What is expected. Set down the lines from the one containing "Mask benign epithelium." to the one containing "Outline any instance of stroma.", both lines included, exactly as they stand and with no other lines.

Provided information.

....................

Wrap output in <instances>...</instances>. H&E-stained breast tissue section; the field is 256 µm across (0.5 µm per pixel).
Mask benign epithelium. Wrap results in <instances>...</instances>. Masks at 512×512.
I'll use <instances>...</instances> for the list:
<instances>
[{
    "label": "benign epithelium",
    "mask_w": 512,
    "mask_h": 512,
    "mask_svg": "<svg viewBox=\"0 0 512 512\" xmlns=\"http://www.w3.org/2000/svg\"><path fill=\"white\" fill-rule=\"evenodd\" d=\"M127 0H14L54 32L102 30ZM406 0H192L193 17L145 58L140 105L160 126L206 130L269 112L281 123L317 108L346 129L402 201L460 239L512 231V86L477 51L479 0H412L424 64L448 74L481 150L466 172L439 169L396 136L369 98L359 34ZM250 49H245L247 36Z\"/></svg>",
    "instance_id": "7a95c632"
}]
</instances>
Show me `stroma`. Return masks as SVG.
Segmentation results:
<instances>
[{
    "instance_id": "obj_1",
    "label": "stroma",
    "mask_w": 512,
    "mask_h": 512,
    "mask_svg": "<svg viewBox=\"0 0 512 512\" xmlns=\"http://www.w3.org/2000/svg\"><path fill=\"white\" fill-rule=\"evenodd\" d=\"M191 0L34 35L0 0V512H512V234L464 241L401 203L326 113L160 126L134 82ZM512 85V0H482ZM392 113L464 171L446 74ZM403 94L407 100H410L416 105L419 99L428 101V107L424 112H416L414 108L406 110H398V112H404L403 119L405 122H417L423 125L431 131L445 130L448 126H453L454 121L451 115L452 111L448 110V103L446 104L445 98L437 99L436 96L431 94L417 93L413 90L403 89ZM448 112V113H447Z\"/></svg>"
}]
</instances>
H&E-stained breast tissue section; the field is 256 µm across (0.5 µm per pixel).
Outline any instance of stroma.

....................

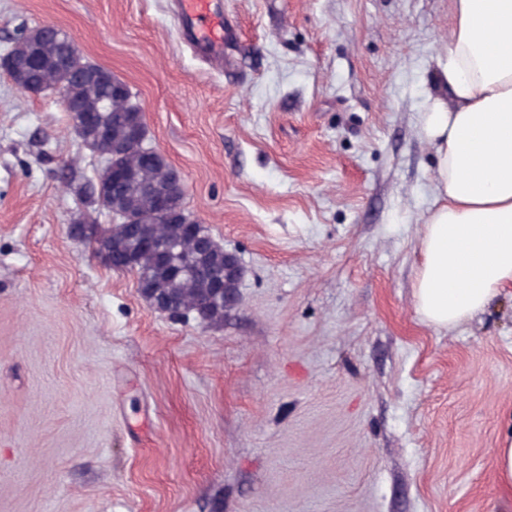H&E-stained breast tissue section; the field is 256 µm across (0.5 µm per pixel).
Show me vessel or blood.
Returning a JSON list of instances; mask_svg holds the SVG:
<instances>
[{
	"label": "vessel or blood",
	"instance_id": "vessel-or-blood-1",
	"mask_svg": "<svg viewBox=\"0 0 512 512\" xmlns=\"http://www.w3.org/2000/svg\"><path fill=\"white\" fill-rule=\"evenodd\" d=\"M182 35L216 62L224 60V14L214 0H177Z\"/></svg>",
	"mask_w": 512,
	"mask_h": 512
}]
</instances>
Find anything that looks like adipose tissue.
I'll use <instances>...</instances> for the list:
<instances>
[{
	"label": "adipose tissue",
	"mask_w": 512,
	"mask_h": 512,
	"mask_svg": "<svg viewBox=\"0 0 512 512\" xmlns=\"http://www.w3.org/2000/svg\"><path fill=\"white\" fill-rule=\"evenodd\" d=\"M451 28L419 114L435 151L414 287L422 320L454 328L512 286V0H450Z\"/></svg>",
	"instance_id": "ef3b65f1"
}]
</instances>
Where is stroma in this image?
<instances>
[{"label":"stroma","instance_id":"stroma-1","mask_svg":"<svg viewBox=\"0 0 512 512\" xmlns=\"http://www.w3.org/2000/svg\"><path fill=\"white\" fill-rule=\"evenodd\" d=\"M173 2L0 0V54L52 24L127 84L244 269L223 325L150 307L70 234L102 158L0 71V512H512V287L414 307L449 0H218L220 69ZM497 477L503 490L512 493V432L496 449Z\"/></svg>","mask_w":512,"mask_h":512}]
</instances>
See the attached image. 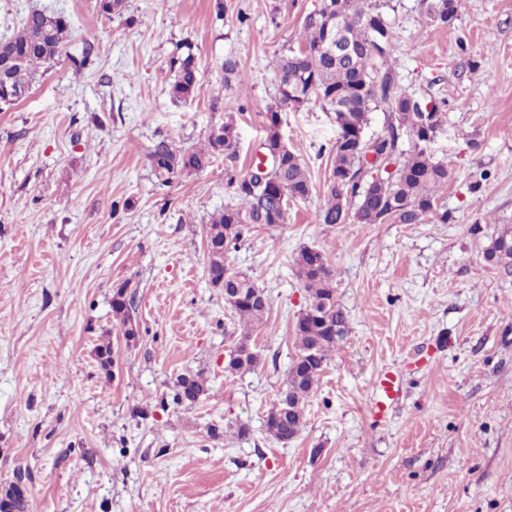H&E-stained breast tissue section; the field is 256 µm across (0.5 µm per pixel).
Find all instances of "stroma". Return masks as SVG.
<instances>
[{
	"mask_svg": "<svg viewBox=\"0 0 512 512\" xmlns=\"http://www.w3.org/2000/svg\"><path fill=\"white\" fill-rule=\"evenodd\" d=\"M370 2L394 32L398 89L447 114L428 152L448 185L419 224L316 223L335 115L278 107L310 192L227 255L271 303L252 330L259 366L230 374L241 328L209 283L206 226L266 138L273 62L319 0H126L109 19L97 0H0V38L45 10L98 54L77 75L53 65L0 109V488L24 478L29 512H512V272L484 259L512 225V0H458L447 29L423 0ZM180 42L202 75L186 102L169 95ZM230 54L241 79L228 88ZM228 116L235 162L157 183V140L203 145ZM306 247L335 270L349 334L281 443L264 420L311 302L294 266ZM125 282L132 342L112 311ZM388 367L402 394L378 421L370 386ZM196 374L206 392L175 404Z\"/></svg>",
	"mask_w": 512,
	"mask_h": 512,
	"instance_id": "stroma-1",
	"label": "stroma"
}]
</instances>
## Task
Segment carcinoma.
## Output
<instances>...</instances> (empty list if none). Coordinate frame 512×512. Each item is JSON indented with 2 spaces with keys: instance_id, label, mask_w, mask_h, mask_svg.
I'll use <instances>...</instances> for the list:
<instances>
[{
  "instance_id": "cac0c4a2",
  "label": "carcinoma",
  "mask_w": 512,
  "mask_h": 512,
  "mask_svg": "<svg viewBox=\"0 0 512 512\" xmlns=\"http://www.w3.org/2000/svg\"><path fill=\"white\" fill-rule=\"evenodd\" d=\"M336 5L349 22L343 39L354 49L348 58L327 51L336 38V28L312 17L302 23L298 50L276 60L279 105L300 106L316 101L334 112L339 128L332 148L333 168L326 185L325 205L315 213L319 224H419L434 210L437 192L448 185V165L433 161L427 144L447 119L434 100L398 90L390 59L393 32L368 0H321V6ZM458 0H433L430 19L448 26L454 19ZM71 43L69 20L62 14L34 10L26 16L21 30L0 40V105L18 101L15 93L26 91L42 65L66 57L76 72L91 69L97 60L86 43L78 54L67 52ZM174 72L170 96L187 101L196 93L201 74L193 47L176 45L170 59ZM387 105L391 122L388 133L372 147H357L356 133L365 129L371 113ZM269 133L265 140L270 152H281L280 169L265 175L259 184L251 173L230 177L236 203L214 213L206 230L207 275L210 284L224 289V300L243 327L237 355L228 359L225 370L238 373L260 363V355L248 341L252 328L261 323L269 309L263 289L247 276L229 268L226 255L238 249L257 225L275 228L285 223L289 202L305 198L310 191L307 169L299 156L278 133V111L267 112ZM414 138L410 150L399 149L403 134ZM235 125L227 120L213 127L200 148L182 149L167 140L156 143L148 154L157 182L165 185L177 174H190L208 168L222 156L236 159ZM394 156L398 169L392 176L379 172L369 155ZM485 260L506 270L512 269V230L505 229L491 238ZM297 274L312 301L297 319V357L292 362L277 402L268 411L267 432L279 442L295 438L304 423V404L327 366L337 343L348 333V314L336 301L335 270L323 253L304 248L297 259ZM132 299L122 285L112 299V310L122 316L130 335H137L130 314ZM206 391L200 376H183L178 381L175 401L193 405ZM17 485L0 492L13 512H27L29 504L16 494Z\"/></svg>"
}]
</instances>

....................

Exercise response.
Mask benign epithelium. Wrap results in <instances>...</instances>. Masks at 512×512.
I'll use <instances>...</instances> for the list:
<instances>
[{
    "label": "benign epithelium",
    "mask_w": 512,
    "mask_h": 512,
    "mask_svg": "<svg viewBox=\"0 0 512 512\" xmlns=\"http://www.w3.org/2000/svg\"><path fill=\"white\" fill-rule=\"evenodd\" d=\"M127 0H14L54 32L102 30ZM406 0H192L193 17L145 58L140 105L160 126L206 130L269 112L281 123L317 108L346 129L402 201L460 239L512 231V86L477 51L479 0H412L424 64L448 74L481 150L466 172L439 169L396 136L369 98L359 34ZM250 49H245L247 36Z\"/></svg>",
    "instance_id": "7a95c632"
}]
</instances>
Show me `stroma`. Return masks as SVG.
Segmentation results:
<instances>
[{
    "instance_id": "obj_1",
    "label": "stroma",
    "mask_w": 512,
    "mask_h": 512,
    "mask_svg": "<svg viewBox=\"0 0 512 512\" xmlns=\"http://www.w3.org/2000/svg\"><path fill=\"white\" fill-rule=\"evenodd\" d=\"M191 0L34 35L0 0V512H512V234L464 241L401 203L326 113L160 126L134 82ZM512 85V0H482ZM392 113L464 171L446 74ZM403 94L407 100H410L416 105L419 99L428 101V107L424 112H416L414 108L406 110H398V112H404L403 119L405 122H417L423 125L431 131L445 130L448 126H453L454 121L451 115L452 111L448 110V103L446 104L445 98L437 99L436 96L431 94L417 93L413 90L403 89ZM448 112V113H447Z\"/></svg>"
}]
</instances>
H&E-stained breast tissue section; the field is 256 µm across (0.5 µm per pixel).
Outline any instance of stroma.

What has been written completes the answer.